**What you need to do**. Count the lines of the data below that contain the string "clef", matching case exactly, and give only the number.

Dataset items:
━━━

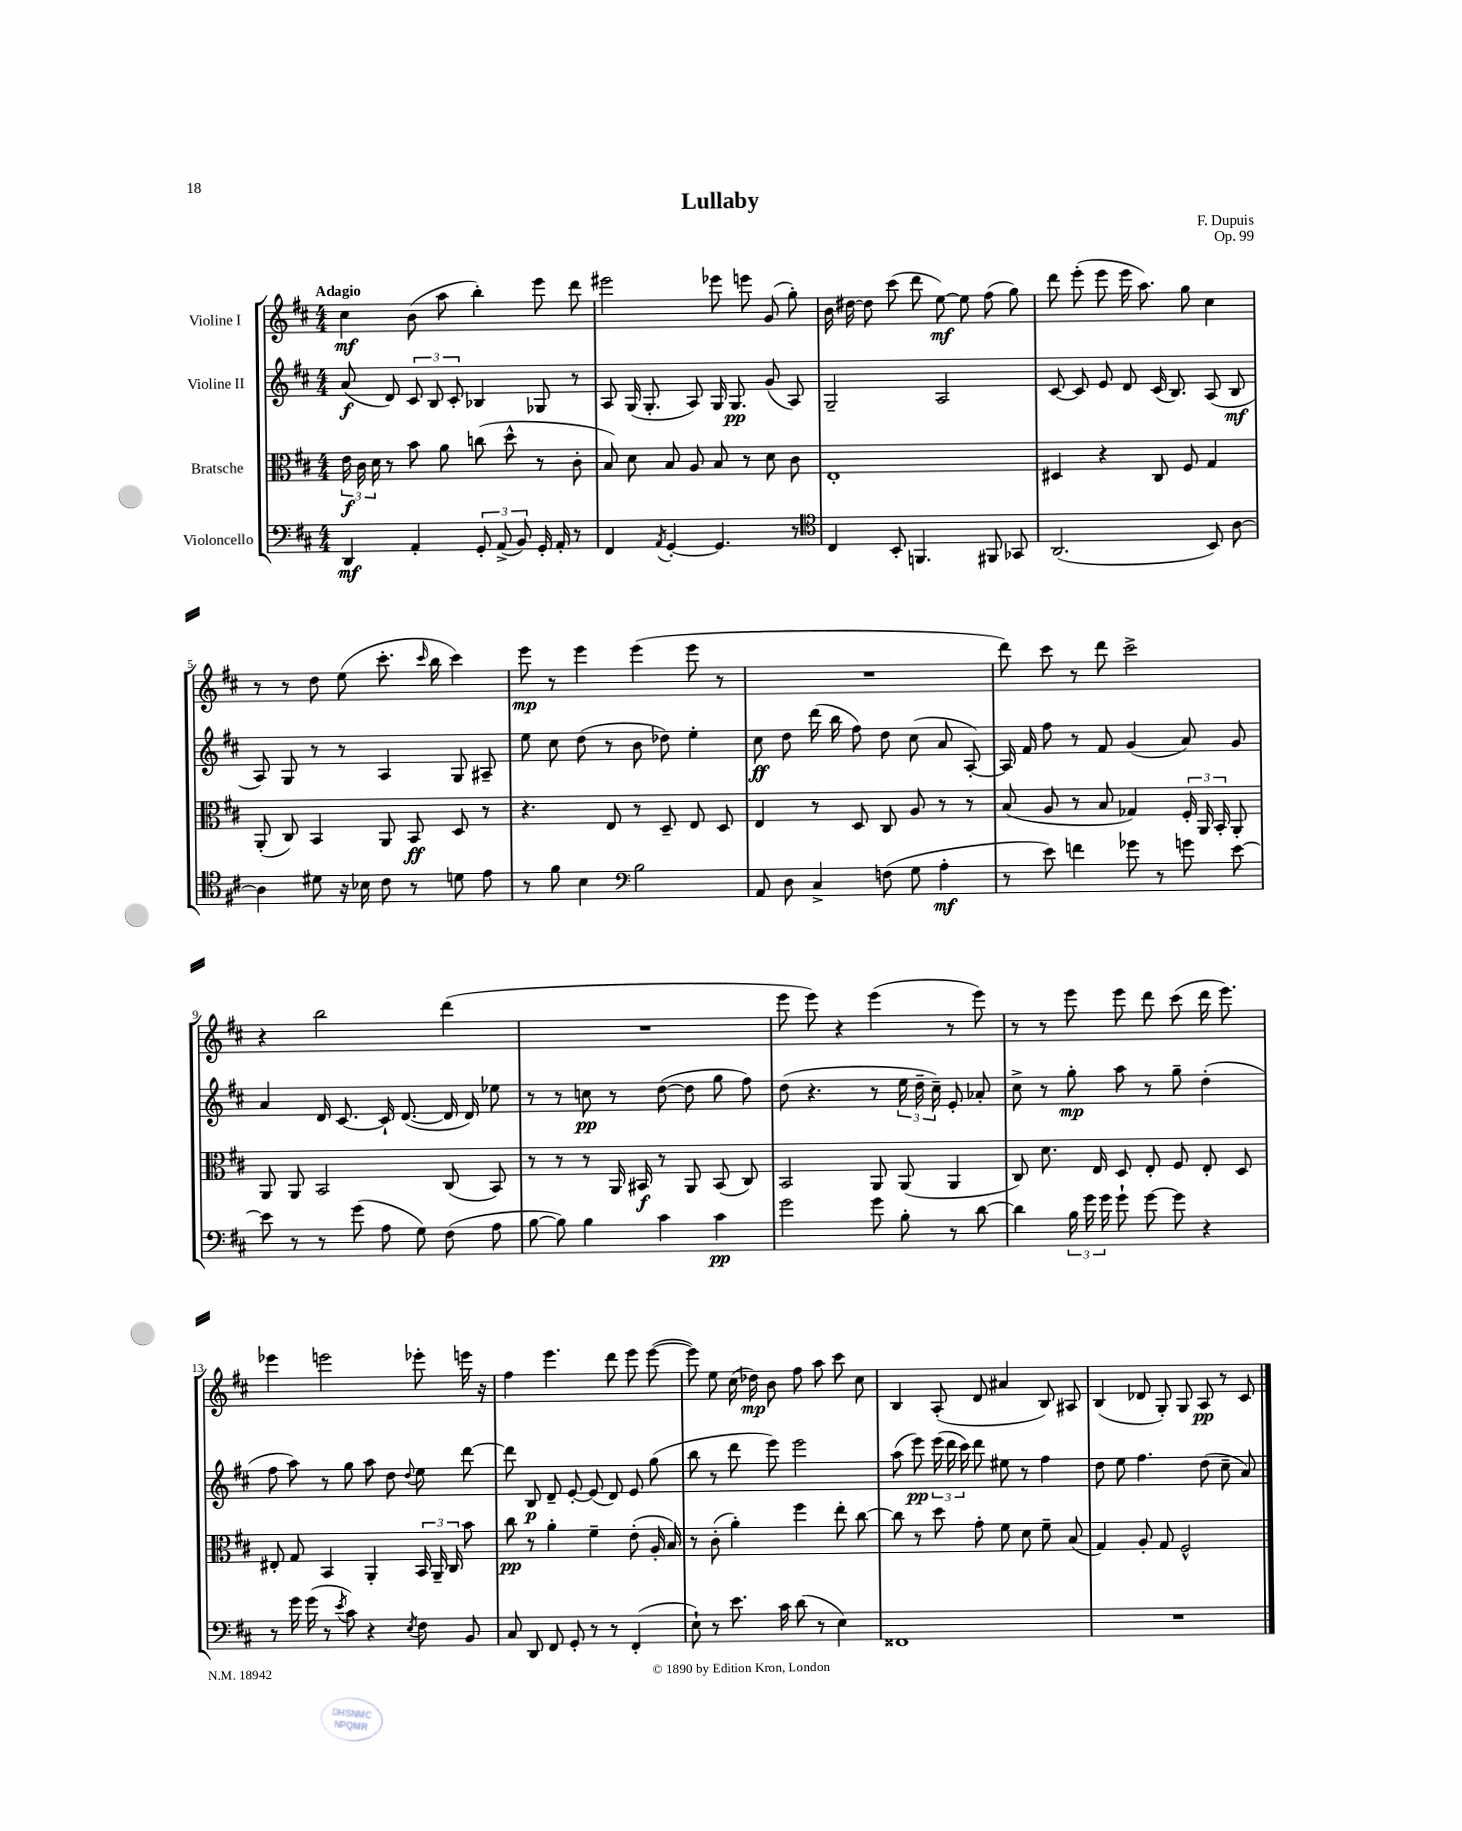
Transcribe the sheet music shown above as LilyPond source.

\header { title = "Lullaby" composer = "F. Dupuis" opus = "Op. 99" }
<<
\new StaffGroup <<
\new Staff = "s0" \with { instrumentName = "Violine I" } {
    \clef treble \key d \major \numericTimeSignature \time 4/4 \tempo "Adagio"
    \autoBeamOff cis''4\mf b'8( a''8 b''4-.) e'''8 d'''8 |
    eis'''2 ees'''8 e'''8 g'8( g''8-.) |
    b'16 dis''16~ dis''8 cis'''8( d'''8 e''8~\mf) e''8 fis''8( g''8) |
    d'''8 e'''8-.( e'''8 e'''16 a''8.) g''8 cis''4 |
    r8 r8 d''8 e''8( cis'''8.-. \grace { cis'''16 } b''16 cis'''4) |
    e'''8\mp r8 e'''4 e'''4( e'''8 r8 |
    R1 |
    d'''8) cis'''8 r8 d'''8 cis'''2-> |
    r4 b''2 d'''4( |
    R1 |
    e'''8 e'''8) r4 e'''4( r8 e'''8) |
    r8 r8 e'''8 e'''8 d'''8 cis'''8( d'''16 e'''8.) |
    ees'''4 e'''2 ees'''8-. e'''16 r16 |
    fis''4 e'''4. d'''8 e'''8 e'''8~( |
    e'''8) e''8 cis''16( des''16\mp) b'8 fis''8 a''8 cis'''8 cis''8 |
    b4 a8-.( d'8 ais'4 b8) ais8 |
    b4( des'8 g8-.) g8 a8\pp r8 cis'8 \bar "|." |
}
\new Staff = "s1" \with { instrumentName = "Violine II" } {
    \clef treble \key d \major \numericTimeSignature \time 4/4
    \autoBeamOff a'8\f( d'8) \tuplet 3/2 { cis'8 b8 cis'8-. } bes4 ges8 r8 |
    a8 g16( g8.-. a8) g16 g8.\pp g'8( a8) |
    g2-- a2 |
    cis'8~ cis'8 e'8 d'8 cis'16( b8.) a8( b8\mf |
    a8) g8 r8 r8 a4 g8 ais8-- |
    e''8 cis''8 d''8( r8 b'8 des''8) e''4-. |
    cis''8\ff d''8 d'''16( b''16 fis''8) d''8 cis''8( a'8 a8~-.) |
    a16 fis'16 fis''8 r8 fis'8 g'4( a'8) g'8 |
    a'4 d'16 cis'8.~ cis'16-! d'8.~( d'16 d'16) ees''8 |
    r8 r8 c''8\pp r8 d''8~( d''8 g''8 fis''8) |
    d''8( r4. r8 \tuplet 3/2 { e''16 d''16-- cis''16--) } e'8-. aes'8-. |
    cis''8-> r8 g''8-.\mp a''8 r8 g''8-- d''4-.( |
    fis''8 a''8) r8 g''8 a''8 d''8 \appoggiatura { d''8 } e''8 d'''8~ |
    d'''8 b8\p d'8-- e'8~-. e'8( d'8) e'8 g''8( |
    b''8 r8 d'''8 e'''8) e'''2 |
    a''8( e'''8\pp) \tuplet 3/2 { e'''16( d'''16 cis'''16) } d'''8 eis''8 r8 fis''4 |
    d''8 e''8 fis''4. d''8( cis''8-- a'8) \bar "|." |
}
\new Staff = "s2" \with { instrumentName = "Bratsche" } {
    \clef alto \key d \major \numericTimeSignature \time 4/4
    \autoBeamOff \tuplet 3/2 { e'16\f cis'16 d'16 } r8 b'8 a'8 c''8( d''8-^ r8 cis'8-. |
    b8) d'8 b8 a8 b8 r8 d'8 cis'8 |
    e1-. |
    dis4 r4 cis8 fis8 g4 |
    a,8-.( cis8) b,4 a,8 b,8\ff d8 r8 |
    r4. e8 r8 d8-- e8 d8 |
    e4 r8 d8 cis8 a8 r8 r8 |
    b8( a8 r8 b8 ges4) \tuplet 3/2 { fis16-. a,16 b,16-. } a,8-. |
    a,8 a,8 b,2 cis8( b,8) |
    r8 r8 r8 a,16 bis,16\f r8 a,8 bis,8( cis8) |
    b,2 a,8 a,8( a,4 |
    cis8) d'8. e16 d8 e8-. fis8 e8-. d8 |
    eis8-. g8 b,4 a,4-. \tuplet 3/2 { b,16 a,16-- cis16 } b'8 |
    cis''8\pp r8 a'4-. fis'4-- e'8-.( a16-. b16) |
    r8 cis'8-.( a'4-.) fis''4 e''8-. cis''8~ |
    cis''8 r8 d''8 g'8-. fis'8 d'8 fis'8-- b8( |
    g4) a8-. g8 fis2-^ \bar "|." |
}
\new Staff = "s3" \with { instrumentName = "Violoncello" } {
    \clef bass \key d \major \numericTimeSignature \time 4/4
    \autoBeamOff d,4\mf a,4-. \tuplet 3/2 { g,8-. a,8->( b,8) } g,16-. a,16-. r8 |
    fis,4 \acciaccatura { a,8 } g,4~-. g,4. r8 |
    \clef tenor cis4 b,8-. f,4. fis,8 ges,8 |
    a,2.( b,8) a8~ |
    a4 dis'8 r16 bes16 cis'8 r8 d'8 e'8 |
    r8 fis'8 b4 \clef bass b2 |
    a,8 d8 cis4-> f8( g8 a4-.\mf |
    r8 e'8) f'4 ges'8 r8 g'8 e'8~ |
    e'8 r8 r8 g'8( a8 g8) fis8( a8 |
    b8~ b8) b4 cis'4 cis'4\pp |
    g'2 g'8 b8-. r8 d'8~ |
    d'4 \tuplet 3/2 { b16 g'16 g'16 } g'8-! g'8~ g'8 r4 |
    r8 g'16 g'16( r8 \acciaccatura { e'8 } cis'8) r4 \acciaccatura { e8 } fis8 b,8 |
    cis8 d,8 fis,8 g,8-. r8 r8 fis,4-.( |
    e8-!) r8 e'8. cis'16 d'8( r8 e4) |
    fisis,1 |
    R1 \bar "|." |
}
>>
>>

━━━

**Response to the exercise**. 6